TASK TO COMPLETE:
From the data that follows, print exactly the lines starting at the one containing "brown arrow: (53, 506) -> (42, 552), moved" and ending at the one containing "orange diamond: (422, 1488)"; include both of them and nothing more.

RECORDED INFORMATION:
□ □ □ □

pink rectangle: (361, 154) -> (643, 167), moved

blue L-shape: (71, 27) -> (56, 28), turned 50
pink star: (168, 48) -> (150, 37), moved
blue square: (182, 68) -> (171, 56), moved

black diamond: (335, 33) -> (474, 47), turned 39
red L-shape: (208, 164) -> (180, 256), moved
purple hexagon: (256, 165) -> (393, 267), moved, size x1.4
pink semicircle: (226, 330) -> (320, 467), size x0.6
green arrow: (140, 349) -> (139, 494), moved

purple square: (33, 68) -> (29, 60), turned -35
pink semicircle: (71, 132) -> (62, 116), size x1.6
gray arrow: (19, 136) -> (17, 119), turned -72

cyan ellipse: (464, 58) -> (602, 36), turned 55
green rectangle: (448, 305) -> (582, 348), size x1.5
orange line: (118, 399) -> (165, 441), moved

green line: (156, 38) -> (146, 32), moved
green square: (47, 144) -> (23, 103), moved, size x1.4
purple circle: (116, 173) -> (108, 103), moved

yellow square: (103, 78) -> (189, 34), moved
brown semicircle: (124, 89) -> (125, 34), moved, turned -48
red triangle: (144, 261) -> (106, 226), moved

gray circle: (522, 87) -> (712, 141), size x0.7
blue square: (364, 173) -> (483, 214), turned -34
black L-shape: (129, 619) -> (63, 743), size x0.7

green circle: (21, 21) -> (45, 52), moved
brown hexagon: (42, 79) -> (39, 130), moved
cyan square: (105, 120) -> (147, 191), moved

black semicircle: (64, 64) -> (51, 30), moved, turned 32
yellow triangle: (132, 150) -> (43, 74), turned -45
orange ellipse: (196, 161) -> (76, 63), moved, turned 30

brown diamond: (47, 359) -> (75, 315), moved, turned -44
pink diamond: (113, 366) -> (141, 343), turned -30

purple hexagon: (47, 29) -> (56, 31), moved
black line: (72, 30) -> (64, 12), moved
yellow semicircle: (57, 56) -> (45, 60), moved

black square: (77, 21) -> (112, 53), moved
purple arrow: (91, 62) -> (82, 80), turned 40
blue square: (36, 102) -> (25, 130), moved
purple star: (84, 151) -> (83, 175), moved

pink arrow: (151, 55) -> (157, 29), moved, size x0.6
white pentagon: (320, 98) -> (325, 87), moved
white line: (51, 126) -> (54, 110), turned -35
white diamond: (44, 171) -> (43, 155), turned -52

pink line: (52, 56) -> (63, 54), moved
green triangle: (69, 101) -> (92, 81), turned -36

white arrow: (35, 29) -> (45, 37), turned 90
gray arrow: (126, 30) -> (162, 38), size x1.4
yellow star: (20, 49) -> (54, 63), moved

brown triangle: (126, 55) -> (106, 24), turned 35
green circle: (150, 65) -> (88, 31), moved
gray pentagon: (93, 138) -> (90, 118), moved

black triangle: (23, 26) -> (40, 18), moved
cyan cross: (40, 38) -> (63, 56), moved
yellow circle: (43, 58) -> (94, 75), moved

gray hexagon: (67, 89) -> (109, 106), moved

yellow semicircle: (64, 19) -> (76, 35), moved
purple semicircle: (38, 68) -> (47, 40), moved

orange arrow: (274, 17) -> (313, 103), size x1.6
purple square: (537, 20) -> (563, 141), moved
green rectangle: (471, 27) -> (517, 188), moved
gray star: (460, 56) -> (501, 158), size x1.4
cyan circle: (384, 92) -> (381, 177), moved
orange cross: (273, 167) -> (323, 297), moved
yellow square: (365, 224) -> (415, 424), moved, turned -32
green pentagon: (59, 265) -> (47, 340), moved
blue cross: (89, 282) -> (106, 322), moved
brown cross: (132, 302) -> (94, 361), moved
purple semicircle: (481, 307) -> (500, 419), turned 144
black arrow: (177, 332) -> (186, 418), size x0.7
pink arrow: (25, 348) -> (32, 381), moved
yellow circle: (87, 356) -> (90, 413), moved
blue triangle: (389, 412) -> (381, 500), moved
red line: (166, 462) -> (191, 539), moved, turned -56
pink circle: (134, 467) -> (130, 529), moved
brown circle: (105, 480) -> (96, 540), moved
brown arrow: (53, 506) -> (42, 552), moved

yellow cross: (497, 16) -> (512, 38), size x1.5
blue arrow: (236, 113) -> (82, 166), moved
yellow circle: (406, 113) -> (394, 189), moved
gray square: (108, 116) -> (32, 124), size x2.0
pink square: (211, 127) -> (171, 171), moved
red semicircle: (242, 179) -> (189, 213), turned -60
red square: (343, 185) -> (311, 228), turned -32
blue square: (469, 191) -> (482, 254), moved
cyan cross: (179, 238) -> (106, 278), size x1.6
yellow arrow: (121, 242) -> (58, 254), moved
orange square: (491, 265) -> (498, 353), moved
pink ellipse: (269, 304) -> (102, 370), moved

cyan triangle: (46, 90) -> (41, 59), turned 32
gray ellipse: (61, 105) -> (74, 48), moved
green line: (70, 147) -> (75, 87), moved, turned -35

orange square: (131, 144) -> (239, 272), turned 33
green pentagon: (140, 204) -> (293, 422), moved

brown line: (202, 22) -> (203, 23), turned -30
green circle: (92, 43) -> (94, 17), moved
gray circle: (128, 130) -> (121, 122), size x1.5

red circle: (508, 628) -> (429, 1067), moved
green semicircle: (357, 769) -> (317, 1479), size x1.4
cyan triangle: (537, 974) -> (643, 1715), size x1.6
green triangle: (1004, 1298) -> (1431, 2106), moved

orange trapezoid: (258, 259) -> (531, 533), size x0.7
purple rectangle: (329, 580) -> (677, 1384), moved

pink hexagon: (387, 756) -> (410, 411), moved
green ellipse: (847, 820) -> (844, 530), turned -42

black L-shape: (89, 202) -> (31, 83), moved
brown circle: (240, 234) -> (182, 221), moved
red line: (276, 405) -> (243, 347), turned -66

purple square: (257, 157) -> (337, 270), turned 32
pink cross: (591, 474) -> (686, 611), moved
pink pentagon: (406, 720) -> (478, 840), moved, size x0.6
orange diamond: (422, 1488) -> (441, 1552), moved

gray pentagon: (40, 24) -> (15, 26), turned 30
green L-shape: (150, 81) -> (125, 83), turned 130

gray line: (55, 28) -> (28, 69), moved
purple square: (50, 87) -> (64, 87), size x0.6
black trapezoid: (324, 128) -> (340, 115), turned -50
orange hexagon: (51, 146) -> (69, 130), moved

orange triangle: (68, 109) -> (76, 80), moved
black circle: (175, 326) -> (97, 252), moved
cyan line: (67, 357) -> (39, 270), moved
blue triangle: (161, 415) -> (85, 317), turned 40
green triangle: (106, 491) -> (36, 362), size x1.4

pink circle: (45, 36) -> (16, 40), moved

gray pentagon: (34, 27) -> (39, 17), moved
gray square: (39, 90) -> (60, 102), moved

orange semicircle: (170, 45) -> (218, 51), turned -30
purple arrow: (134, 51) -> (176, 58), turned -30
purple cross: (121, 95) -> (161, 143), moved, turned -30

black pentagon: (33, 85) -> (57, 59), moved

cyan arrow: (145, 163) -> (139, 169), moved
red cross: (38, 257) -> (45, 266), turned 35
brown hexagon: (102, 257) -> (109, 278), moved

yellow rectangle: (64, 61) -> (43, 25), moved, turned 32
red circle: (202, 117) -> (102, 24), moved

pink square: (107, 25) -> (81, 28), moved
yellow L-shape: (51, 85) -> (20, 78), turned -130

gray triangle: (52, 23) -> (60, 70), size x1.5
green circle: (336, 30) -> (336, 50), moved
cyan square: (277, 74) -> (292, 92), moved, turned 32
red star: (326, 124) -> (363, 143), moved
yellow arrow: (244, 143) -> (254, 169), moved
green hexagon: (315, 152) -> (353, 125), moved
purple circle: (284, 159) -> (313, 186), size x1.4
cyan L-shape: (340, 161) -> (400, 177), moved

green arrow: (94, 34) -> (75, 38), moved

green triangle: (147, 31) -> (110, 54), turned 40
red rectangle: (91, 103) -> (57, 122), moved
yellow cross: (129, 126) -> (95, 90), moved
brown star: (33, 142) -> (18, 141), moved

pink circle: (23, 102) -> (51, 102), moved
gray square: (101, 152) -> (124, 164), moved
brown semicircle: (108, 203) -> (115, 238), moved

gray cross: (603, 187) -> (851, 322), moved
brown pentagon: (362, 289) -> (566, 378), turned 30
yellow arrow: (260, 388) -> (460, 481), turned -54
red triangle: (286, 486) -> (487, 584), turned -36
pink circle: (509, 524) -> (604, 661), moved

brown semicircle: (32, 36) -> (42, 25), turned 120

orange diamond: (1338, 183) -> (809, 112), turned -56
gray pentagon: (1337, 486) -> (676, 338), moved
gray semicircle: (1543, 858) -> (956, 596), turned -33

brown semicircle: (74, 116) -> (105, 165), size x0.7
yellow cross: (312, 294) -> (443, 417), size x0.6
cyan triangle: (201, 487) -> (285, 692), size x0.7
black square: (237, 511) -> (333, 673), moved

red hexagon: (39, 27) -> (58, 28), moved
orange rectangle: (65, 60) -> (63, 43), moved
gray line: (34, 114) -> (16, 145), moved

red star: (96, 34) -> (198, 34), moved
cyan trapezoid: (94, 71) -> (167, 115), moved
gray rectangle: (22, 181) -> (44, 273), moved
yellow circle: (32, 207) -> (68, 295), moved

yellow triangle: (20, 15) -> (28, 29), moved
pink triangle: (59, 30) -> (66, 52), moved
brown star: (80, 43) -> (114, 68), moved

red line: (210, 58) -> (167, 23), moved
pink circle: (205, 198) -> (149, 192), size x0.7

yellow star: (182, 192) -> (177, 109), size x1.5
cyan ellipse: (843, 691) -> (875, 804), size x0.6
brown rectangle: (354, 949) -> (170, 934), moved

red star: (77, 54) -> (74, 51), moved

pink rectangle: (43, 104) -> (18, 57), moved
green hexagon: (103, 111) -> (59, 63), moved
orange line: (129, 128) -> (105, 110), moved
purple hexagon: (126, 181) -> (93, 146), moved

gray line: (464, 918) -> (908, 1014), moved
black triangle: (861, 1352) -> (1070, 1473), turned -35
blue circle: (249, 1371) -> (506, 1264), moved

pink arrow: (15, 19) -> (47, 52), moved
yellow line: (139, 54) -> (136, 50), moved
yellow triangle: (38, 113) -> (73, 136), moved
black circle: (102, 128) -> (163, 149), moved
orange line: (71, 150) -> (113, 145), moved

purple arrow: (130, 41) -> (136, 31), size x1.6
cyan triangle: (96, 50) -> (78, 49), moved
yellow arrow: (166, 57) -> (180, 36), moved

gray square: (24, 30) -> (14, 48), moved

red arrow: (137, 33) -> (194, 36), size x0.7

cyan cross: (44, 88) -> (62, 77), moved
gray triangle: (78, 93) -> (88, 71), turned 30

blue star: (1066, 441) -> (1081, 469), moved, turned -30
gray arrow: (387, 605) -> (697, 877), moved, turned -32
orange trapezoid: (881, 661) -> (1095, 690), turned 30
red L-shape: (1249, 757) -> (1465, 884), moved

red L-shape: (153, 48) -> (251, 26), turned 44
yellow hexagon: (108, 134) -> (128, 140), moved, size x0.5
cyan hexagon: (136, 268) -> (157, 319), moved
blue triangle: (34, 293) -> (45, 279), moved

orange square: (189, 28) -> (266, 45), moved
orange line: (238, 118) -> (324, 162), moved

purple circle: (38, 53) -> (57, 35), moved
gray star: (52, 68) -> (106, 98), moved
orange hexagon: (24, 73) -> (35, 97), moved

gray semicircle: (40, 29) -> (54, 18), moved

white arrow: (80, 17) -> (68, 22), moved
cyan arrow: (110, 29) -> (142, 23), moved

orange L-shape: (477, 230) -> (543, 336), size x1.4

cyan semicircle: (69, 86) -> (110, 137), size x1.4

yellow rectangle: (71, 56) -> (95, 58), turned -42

□ □ □ □

WORKED SOLUTION:
brown arrow: (53, 506) -> (42, 552), moved

yellow cross: (497, 16) -> (512, 38), size x1.5
blue arrow: (236, 113) -> (82, 166), moved
yellow circle: (406, 113) -> (394, 189), moved
gray square: (108, 116) -> (32, 124), size x2.0
pink square: (211, 127) -> (171, 171), moved
red semicircle: (242, 179) -> (189, 213), turned -60
red square: (343, 185) -> (311, 228), turned -32
blue square: (469, 191) -> (482, 254), moved
cyan cross: (179, 238) -> (106, 278), size x1.6
yellow arrow: (121, 242) -> (58, 254), moved
orange square: (491, 265) -> (498, 353), moved
pink ellipse: (269, 304) -> (102, 370), moved

cyan triangle: (46, 90) -> (41, 59), turned 32
gray ellipse: (61, 105) -> (74, 48), moved
green line: (70, 147) -> (75, 87), moved, turned -35

orange square: (131, 144) -> (239, 272), turned 33
green pentagon: (140, 204) -> (293, 422), moved

brown line: (202, 22) -> (203, 23), turned -30
green circle: (92, 43) -> (94, 17), moved
gray circle: (128, 130) -> (121, 122), size x1.5

red circle: (508, 628) -> (429, 1067), moved
green semicircle: (357, 769) -> (317, 1479), size x1.4
cyan triangle: (537, 974) -> (643, 1715), size x1.6
green triangle: (1004, 1298) -> (1431, 2106), moved

orange trapezoid: (258, 259) -> (531, 533), size x0.7
purple rectangle: (329, 580) -> (677, 1384), moved

pink hexagon: (387, 756) -> (410, 411), moved
green ellipse: (847, 820) -> (844, 530), turned -42

black L-shape: (89, 202) -> (31, 83), moved
brown circle: (240, 234) -> (182, 221), moved
red line: (276, 405) -> (243, 347), turned -66

purple square: (257, 157) -> (337, 270), turned 32
pink cross: (591, 474) -> (686, 611), moved
pink pentagon: (406, 720) -> (478, 840), moved, size x0.6
orange diamond: (422, 1488) -> (441, 1552), moved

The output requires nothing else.